Convert every line of the listing below into a JSON list of strings, with one string per line and blank lines omitted.

**SUPPLIED DATA:**
:::::

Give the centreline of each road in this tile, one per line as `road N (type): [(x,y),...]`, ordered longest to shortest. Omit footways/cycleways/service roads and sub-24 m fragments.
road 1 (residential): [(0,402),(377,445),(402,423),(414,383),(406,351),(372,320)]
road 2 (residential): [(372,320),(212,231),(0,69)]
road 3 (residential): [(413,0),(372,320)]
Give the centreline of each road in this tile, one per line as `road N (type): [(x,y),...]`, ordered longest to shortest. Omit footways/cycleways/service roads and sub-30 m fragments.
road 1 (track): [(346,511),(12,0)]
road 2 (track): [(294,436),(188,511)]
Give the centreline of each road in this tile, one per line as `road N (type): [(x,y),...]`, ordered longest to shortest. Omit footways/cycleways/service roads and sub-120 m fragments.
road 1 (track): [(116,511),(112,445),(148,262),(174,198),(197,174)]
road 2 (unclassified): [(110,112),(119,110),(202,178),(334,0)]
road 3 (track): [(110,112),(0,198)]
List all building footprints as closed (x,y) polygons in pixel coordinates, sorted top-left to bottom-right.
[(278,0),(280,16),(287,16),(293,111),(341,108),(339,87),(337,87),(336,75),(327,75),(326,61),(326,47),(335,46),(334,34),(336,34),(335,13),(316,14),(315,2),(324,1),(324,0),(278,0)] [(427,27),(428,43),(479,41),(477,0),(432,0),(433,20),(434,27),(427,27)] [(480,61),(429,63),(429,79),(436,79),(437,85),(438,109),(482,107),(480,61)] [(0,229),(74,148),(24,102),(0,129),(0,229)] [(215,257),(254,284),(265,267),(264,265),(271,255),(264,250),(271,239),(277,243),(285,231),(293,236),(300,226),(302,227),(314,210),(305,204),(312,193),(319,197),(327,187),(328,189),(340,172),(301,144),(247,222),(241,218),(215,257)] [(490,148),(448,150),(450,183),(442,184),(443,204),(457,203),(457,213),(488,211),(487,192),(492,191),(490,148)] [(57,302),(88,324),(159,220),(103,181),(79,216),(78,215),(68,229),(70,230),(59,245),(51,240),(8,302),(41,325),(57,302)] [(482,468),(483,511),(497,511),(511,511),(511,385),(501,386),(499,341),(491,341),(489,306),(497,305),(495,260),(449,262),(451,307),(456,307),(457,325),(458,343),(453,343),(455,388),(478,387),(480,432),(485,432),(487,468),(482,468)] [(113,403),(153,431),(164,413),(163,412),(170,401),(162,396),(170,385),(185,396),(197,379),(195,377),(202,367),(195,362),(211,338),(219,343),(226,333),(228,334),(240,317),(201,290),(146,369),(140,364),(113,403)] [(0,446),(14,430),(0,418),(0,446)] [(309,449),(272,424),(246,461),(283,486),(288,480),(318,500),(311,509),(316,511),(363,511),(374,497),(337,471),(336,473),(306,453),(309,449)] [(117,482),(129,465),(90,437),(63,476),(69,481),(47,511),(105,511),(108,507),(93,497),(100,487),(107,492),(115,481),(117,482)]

:::::

**ANSWER:**
[
  "Give the centreline of each road in this tile, one per line as `road N (type): [(x,y),...]`, ordered longest to shortest. Omit footways/cycleways/service roads and sub-24 m fragments.",
  "road 1 (residential): [(0,402),(377,445),(402,423),(414,383),(406,351),(372,320)]",
  "road 2 (residential): [(372,320),(212,231),(0,69)]",
  "road 3 (residential): [(413,0),(372,320)]",
  "Give the centreline of each road in this tile, one per line as `road N (type): [(x,y),...]`, ordered longest to shortest. Omit footways/cycleways/service roads and sub-30 m fragments.",
  "road 1 (track): [(346,511),(12,0)]",
  "road 2 (track): [(294,436),(188,511)]",
  "Give the centreline of each road in this tile, one per line as `road N (type): [(x,y),...]`, ordered longest to shortest. Omit footways/cycleways/service roads and sub-120 m fragments.",
  "road 1 (track): [(116,511),(112,445),(148,262),(174,198),(197,174)]",
  "road 2 (unclassified): [(110,112),(119,110),(202,178),(334,0)]",
  "road 3 (track): [(110,112),(0,198)]",
  "List all building footprints as closed (x,y) polygons in pixel coordinates, sorted top-left to bottom-right.",
  "[(278,0),(280,16),(287,16),(293,111),(341,108),(339,87),(337,87),(336,75),(327,75),(326,61),(326,47),(335,46),(334,34),(336,34),(335,13),(316,14),(315,2),(324,1),(324,0),(278,0)] [(427,27),(428,43),(479,41),(477,0),(432,0),(433,20),(434,27),(427,27)] [(480,61),(429,63),(429,79),(436,79),(437,85),(438,109),(482,107),(480,61)] [(0,229),(74,148),(24,102),(0,129),(0,229)] [(215,257),(254,284),(265,267),(264,265),(271,255),(264,250),(271,239),(277,243),(285,231),(293,236),(300,226),(302,227),(314,210),(305,204),(312,193),(319,197),(327,187),(328,189),(340,172),(301,144),(247,222),(241,218),(215,257)] [(490,148),(448,150),(450,183),(442,184),(443,204),(457,203),(457,213),(488,211),(487,192),(492,191),(490,148)] [(57,302),(88,324),(159,220),(103,181),(79,216),(78,215),(68,229),(70,230),(59,245),(51,240),(8,302),(41,325),(57,302)] [(482,468),(483,511),(497,511),(511,511),(511,385),(501,386),(499,341),(491,341),(489,306),(497,305),(495,260),(449,262),(451,307),(456,307),(457,325),(458,343),(453,343),(455,388),(478,387),(480,432),(485,432),(487,468),(482,468)] [(113,403),(153,431),(164,413),(163,412),(170,401),(162,396),(170,385),(185,396),(197,379),(195,377),(202,367),(195,362),(211,338),(219,343),(226,333),(228,334),(240,317),(201,290),(146,369),(140,364),(113,403)] [(0,446),(14,430),(0,418),(0,446)] [(309,449),(272,424),(246,461),(283,486),(288,480),(318,500),(311,509),(316,511),(363,511),(374,497),(337,471),(336,473),(306,453),(309,449)] [(117,482),(129,465),(90,437),(63,476),(69,481),(47,511),(105,511),(108,507),(93,497),(100,487),(107,492),(115,481),(117,482)]"
]